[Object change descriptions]
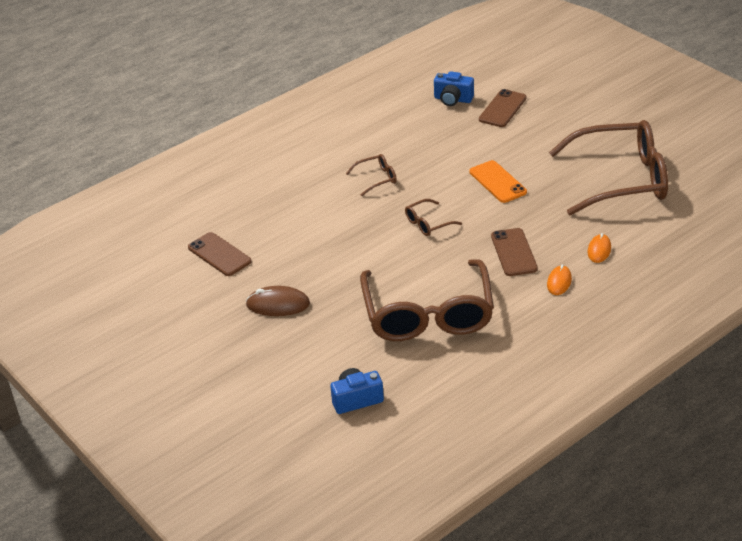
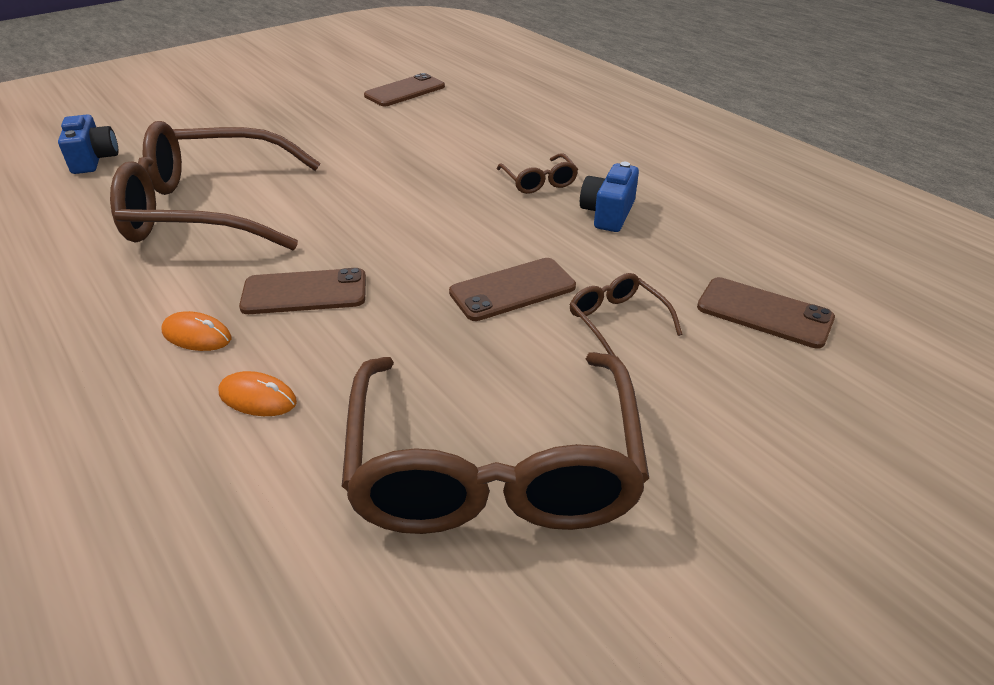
camera: 90 degrees right, 0 degrees up
(278, 304) = (296, 119): brown mouse -> none
(428, 223) = (415, 218): brown glasses -> brown glasses (617, 321)
(453, 99) = (782, 257): blue camera -> blue camera (608, 214)
(497, 182) = (512, 290): orange phone -> brown phone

→ **Aim of the task**
A word-for-word copy of the data above is needed, one that omits the pictures.

→ **Result of this task**
camera: 90 degrees right, 0 degrees up
(278, 304) = (296, 119): brown mouse -> none
(428, 223) = (415, 218): brown glasses -> brown glasses (617, 321)
(453, 99) = (782, 257): blue camera -> blue camera (608, 214)
(497, 182) = (512, 290): orange phone -> brown phone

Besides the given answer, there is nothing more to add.